▸ **Problem to solve**:
Find and return every line of the data that contains the word "yellow".

▸ **Extracted information**:

• • •

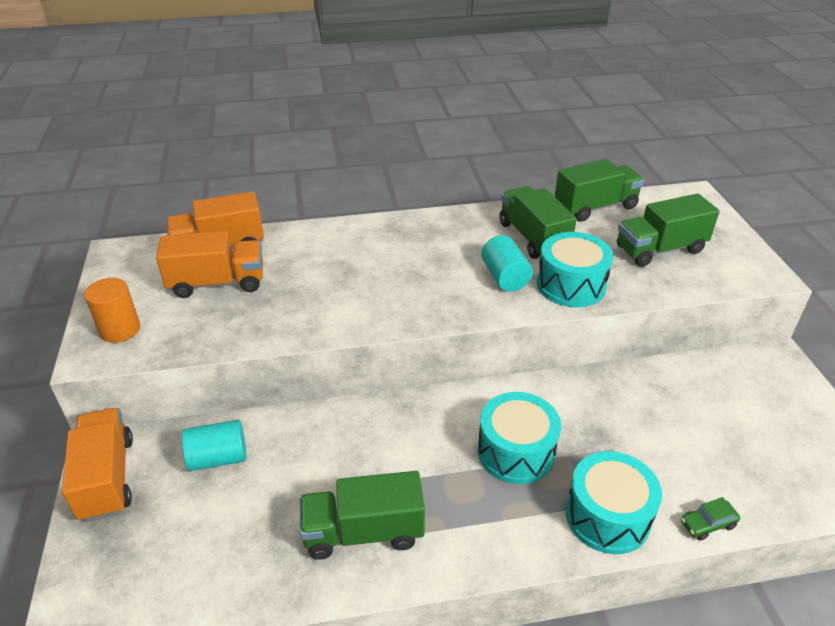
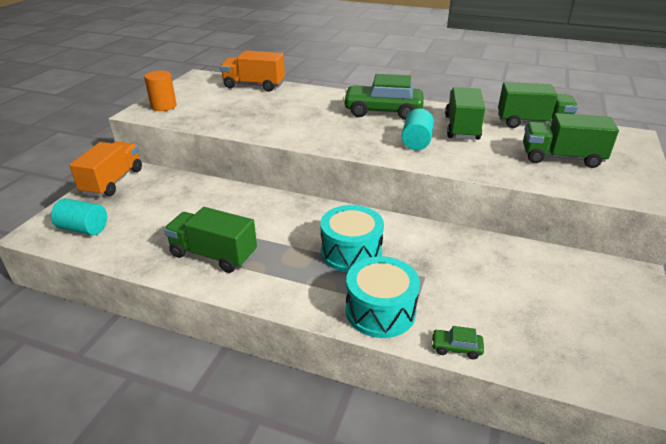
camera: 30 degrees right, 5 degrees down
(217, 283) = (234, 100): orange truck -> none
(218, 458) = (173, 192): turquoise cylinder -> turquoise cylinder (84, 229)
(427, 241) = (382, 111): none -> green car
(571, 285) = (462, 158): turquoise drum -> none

• • •

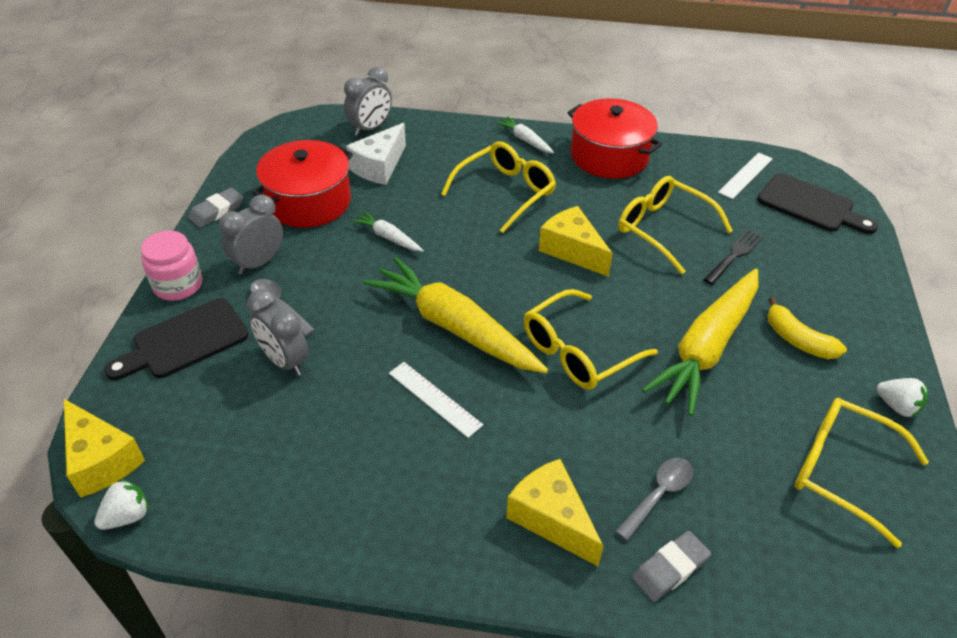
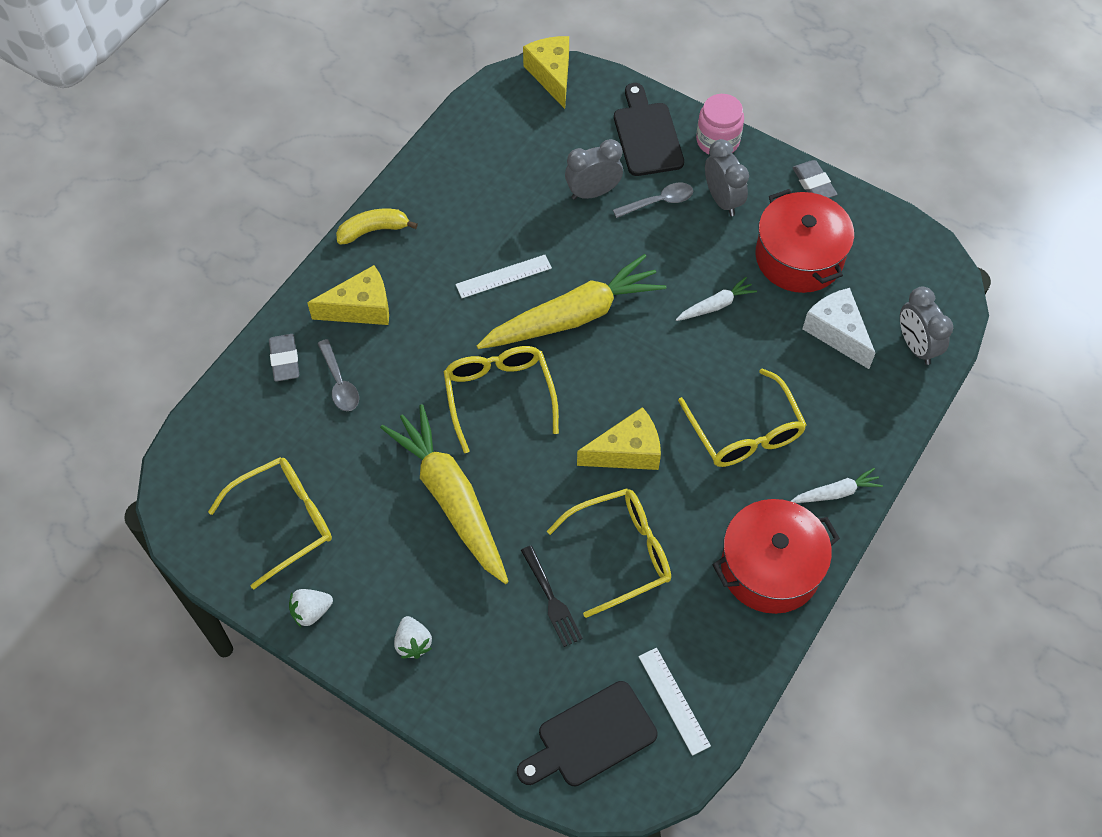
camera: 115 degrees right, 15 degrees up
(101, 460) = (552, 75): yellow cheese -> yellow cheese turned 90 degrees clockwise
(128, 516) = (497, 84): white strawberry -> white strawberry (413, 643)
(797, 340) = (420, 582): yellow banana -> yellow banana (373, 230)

• • •

▸ **Exercise result**:
(101, 460) = (552, 75): yellow cheese -> yellow cheese turned 90 degrees clockwise
(797, 340) = (420, 582): yellow banana -> yellow banana (373, 230)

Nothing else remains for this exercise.